# Supplied data
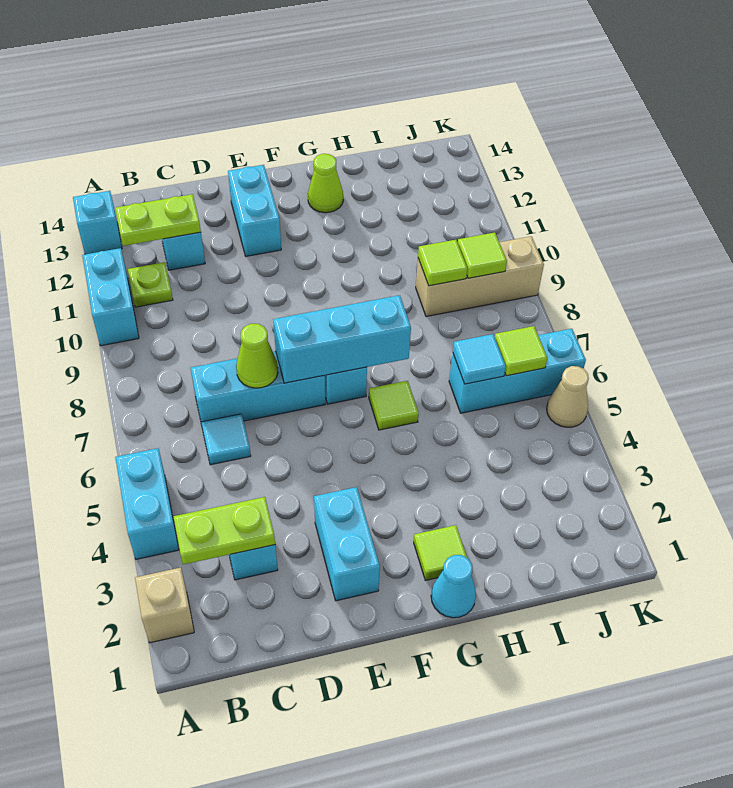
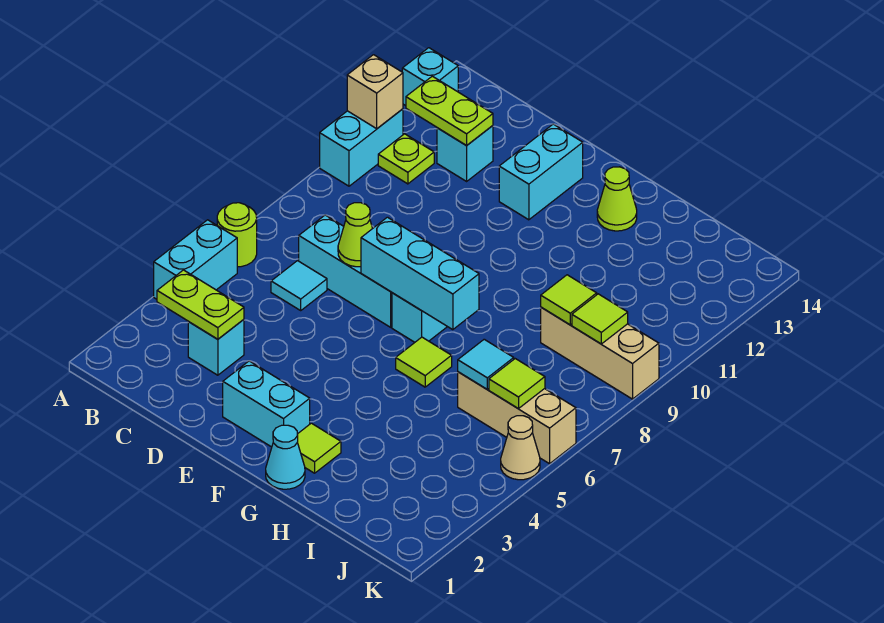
tan brick A2 level 1 -> tan brick A11 level 2
none -> lime round brick A6 level 1
cyan brick E2:E3 level 1 -> cyan brick E2:F2 level 1
cyan brick I6:K6 level 1 -> tan brick I6:K6 level 1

# The problem
Show each line of the material that includes the word "cyan".

# Solution to this exercise
cyan brick E2:E3 level 1 -> cyan brick E2:F2 level 1
cyan brick I6:K6 level 1 -> tan brick I6:K6 level 1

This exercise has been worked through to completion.